*** Material to process ***

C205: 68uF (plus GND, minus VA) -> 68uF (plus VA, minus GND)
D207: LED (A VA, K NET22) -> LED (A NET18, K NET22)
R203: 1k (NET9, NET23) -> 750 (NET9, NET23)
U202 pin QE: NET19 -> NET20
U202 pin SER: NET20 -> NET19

***
*** Material to process ***

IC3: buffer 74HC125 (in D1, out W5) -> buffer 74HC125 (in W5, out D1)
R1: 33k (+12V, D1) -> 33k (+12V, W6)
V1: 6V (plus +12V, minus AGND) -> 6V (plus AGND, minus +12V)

***
*** Material to process ***

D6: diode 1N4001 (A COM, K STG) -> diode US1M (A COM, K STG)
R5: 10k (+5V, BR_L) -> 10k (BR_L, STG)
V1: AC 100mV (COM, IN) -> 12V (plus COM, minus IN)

***

- [Assignment] Among the entries above, the lines between the ones containing "C205: 68uF (plus" and "U202 pin SER: NET20 -> NET19", inclusive, are to be transcribed exactly. No other line is to be given.

- [Solution]
C205: 68uF (plus GND, minus VA) -> 68uF (plus VA, minus GND)
D207: LED (A VA, K NET22) -> LED (A NET18, K NET22)
R203: 1k (NET9, NET23) -> 750 (NET9, NET23)
U202 pin QE: NET19 -> NET20
U202 pin SER: NET20 -> NET19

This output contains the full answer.